:: What you should do ::
Print the records exactly. Every mark must remain.

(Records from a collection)
********

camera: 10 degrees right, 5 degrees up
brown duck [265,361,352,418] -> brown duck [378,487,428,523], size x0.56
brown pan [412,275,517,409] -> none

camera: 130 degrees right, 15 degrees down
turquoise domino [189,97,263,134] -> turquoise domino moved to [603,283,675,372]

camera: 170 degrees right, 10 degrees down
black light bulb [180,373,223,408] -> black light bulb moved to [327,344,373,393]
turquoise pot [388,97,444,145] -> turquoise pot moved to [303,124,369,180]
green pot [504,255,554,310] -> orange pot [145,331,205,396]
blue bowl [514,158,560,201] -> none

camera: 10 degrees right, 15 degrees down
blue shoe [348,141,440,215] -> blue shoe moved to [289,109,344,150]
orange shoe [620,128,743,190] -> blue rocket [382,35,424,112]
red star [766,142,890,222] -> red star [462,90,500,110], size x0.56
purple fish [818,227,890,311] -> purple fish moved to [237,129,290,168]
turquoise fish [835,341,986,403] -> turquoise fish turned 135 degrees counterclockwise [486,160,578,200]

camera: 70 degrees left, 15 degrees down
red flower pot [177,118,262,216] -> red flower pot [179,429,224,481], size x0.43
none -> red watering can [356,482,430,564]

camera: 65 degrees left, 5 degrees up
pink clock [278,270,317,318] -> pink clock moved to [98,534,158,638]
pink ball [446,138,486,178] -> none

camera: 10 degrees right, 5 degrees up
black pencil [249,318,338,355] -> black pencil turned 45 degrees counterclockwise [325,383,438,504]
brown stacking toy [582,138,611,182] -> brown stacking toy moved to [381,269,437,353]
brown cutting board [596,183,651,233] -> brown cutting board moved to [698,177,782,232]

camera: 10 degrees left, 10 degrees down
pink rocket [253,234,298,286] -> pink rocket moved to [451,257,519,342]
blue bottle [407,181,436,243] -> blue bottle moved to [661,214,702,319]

********

:: Reply to the task ::
camera: 10 degrees right, 5 degrees up
brown duck [265,361,352,418] -> brown duck [378,487,428,523], size x0.56
brown pan [412,275,517,409] -> none

camera: 130 degrees right, 15 degrees down
turquoise domino [189,97,263,134] -> turquoise domino moved to [603,283,675,372]

camera: 170 degrees right, 10 degrees down
black light bulb [180,373,223,408] -> black light bulb moved to [327,344,373,393]
turquoise pot [388,97,444,145] -> turquoise pot moved to [303,124,369,180]
green pot [504,255,554,310] -> orange pot [145,331,205,396]
blue bowl [514,158,560,201] -> none

camera: 10 degrees right, 15 degrees down
blue shoe [348,141,440,215] -> blue shoe moved to [289,109,344,150]
orange shoe [620,128,743,190] -> blue rocket [382,35,424,112]
red star [766,142,890,222] -> red star [462,90,500,110], size x0.56
purple fish [818,227,890,311] -> purple fish moved to [237,129,290,168]
turquoise fish [835,341,986,403] -> turquoise fish turned 135 degrees counterclockwise [486,160,578,200]

camera: 70 degrees left, 15 degrees down
red flower pot [177,118,262,216] -> red flower pot [179,429,224,481], size x0.43
none -> red watering can [356,482,430,564]

camera: 65 degrees left, 5 degrees up
pink clock [278,270,317,318] -> pink clock moved to [98,534,158,638]
pink ball [446,138,486,178] -> none

camera: 10 degrees right, 5 degrees up
black pencil [249,318,338,355] -> black pencil turned 45 degrees counterclockwise [325,383,438,504]
brown stacking toy [582,138,611,182] -> brown stacking toy moved to [381,269,437,353]
brown cutting board [596,183,651,233] -> brown cutting board moved to [698,177,782,232]

camera: 10 degrees left, 10 degrees down
pink rocket [253,234,298,286] -> pink rocket moved to [451,257,519,342]
blue bottle [407,181,436,243] -> blue bottle moved to [661,214,702,319]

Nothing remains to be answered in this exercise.